_WHAT TO WORK ON_: Each entry below is to be duplicated verbatim.

--------

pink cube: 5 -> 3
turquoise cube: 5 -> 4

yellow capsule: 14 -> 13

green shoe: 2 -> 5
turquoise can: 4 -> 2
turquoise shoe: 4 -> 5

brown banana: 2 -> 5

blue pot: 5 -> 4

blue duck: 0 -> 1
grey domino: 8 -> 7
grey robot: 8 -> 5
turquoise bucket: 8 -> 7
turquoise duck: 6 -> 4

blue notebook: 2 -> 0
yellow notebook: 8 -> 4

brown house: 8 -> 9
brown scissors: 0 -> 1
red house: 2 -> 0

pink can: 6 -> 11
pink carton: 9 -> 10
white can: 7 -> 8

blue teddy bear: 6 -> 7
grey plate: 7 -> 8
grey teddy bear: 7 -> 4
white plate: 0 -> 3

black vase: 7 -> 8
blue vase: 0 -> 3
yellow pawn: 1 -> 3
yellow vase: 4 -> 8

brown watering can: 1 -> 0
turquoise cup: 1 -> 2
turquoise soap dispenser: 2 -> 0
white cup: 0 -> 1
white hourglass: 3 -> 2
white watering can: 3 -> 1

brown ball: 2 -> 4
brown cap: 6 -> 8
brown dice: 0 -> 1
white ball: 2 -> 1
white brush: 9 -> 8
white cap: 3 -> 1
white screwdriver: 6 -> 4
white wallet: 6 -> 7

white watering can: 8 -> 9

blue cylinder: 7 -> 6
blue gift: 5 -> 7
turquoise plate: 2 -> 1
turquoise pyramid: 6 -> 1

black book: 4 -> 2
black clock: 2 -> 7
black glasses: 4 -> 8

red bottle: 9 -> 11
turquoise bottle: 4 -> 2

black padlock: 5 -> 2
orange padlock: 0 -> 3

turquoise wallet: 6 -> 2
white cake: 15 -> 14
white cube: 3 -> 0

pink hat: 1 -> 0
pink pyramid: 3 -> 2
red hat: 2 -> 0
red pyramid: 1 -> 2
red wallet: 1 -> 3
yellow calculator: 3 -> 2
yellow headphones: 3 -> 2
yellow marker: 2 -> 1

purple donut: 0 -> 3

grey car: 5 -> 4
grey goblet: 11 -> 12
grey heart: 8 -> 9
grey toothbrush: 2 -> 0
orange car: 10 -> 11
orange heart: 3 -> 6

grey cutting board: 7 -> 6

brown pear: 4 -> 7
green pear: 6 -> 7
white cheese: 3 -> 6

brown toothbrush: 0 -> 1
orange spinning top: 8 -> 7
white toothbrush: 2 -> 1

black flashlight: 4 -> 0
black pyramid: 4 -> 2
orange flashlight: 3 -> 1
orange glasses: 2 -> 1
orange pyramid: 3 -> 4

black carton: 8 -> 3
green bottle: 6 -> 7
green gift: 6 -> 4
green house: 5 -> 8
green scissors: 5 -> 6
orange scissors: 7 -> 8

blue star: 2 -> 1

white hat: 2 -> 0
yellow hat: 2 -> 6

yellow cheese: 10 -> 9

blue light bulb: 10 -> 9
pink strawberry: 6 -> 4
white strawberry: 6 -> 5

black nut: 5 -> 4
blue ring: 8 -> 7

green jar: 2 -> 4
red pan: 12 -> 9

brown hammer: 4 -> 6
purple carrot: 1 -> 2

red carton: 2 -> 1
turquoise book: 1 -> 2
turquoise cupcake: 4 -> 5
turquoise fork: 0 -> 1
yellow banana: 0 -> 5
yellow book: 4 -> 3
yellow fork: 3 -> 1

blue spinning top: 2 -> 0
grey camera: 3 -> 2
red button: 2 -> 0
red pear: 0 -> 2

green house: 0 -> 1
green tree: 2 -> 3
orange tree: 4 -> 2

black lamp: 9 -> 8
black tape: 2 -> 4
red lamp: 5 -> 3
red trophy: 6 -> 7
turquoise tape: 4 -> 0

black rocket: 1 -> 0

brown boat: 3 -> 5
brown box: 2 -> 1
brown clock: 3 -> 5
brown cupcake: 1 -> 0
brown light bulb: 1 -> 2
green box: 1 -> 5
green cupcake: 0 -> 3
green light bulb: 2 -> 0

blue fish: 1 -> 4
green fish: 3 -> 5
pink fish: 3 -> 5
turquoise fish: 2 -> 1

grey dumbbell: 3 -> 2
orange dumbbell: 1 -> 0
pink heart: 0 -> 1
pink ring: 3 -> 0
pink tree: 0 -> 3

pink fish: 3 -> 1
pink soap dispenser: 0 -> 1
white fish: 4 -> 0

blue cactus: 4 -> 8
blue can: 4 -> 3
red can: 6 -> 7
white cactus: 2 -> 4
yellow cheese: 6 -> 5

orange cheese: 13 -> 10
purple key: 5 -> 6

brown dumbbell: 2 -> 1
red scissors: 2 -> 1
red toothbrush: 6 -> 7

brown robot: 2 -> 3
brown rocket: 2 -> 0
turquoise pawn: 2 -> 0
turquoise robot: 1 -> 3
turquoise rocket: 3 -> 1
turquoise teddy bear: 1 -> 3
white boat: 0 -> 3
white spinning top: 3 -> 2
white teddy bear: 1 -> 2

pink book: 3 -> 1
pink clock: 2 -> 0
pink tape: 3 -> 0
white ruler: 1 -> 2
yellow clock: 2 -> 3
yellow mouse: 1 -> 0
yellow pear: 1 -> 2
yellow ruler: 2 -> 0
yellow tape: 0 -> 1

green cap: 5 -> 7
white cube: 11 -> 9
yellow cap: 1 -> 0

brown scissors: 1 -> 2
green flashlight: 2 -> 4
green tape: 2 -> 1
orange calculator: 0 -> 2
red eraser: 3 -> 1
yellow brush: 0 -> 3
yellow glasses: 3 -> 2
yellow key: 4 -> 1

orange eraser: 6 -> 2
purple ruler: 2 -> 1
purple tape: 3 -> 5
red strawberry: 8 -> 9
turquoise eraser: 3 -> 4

--------

_WRITTEN ANSWER_:
pink cube: 5 -> 3
turquoise cube: 5 -> 4

yellow capsule: 14 -> 13

green shoe: 2 -> 5
turquoise can: 4 -> 2
turquoise shoe: 4 -> 5

brown banana: 2 -> 5

blue pot: 5 -> 4

blue duck: 0 -> 1
grey domino: 8 -> 7
grey robot: 8 -> 5
turquoise bucket: 8 -> 7
turquoise duck: 6 -> 4

blue notebook: 2 -> 0
yellow notebook: 8 -> 4

brown house: 8 -> 9
brown scissors: 0 -> 1
red house: 2 -> 0

pink can: 6 -> 11
pink carton: 9 -> 10
white can: 7 -> 8

blue teddy bear: 6 -> 7
grey plate: 7 -> 8
grey teddy bear: 7 -> 4
white plate: 0 -> 3

black vase: 7 -> 8
blue vase: 0 -> 3
yellow pawn: 1 -> 3
yellow vase: 4 -> 8

brown watering can: 1 -> 0
turquoise cup: 1 -> 2
turquoise soap dispenser: 2 -> 0
white cup: 0 -> 1
white hourglass: 3 -> 2
white watering can: 3 -> 1

brown ball: 2 -> 4
brown cap: 6 -> 8
brown dice: 0 -> 1
white ball: 2 -> 1
white brush: 9 -> 8
white cap: 3 -> 1
white screwdriver: 6 -> 4
white wallet: 6 -> 7

white watering can: 8 -> 9

blue cylinder: 7 -> 6
blue gift: 5 -> 7
turquoise plate: 2 -> 1
turquoise pyramid: 6 -> 1

black book: 4 -> 2
black clock: 2 -> 7
black glasses: 4 -> 8

red bottle: 9 -> 11
turquoise bottle: 4 -> 2

black padlock: 5 -> 2
orange padlock: 0 -> 3

turquoise wallet: 6 -> 2
white cake: 15 -> 14
white cube: 3 -> 0

pink hat: 1 -> 0
pink pyramid: 3 -> 2
red hat: 2 -> 0
red pyramid: 1 -> 2
red wallet: 1 -> 3
yellow calculator: 3 -> 2
yellow headphones: 3 -> 2
yellow marker: 2 -> 1

purple donut: 0 -> 3

grey car: 5 -> 4
grey goblet: 11 -> 12
grey heart: 8 -> 9
grey toothbrush: 2 -> 0
orange car: 10 -> 11
orange heart: 3 -> 6

grey cutting board: 7 -> 6

brown pear: 4 -> 7
green pear: 6 -> 7
white cheese: 3 -> 6

brown toothbrush: 0 -> 1
orange spinning top: 8 -> 7
white toothbrush: 2 -> 1

black flashlight: 4 -> 0
black pyramid: 4 -> 2
orange flashlight: 3 -> 1
orange glasses: 2 -> 1
orange pyramid: 3 -> 4

black carton: 8 -> 3
green bottle: 6 -> 7
green gift: 6 -> 4
green house: 5 -> 8
green scissors: 5 -> 6
orange scissors: 7 -> 8

blue star: 2 -> 1

white hat: 2 -> 0
yellow hat: 2 -> 6

yellow cheese: 10 -> 9

blue light bulb: 10 -> 9
pink strawberry: 6 -> 4
white strawberry: 6 -> 5

black nut: 5 -> 4
blue ring: 8 -> 7

green jar: 2 -> 4
red pan: 12 -> 9

brown hammer: 4 -> 6
purple carrot: 1 -> 2

red carton: 2 -> 1
turquoise book: 1 -> 2
turquoise cupcake: 4 -> 5
turquoise fork: 0 -> 1
yellow banana: 0 -> 5
yellow book: 4 -> 3
yellow fork: 3 -> 1

blue spinning top: 2 -> 0
grey camera: 3 -> 2
red button: 2 -> 0
red pear: 0 -> 2

green house: 0 -> 1
green tree: 2 -> 3
orange tree: 4 -> 2

black lamp: 9 -> 8
black tape: 2 -> 4
red lamp: 5 -> 3
red trophy: 6 -> 7
turquoise tape: 4 -> 0

black rocket: 1 -> 0

brown boat: 3 -> 5
brown box: 2 -> 1
brown clock: 3 -> 5
brown cupcake: 1 -> 0
brown light bulb: 1 -> 2
green box: 1 -> 5
green cupcake: 0 -> 3
green light bulb: 2 -> 0

blue fish: 1 -> 4
green fish: 3 -> 5
pink fish: 3 -> 5
turquoise fish: 2 -> 1

grey dumbbell: 3 -> 2
orange dumbbell: 1 -> 0
pink heart: 0 -> 1
pink ring: 3 -> 0
pink tree: 0 -> 3

pink fish: 3 -> 1
pink soap dispenser: 0 -> 1
white fish: 4 -> 0

blue cactus: 4 -> 8
blue can: 4 -> 3
red can: 6 -> 7
white cactus: 2 -> 4
yellow cheese: 6 -> 5

orange cheese: 13 -> 10
purple key: 5 -> 6

brown dumbbell: 2 -> 1
red scissors: 2 -> 1
red toothbrush: 6 -> 7

brown robot: 2 -> 3
brown rocket: 2 -> 0
turquoise pawn: 2 -> 0
turquoise robot: 1 -> 3
turquoise rocket: 3 -> 1
turquoise teddy bear: 1 -> 3
white boat: 0 -> 3
white spinning top: 3 -> 2
white teddy bear: 1 -> 2

pink book: 3 -> 1
pink clock: 2 -> 0
pink tape: 3 -> 0
white ruler: 1 -> 2
yellow clock: 2 -> 3
yellow mouse: 1 -> 0
yellow pear: 1 -> 2
yellow ruler: 2 -> 0
yellow tape: 0 -> 1

green cap: 5 -> 7
white cube: 11 -> 9
yellow cap: 1 -> 0

brown scissors: 1 -> 2
green flashlight: 2 -> 4
green tape: 2 -> 1
orange calculator: 0 -> 2
red eraser: 3 -> 1
yellow brush: 0 -> 3
yellow glasses: 3 -> 2
yellow key: 4 -> 1

orange eraser: 6 -> 2
purple ruler: 2 -> 1
purple tape: 3 -> 5
red strawberry: 8 -> 9
turquoise eraser: 3 -> 4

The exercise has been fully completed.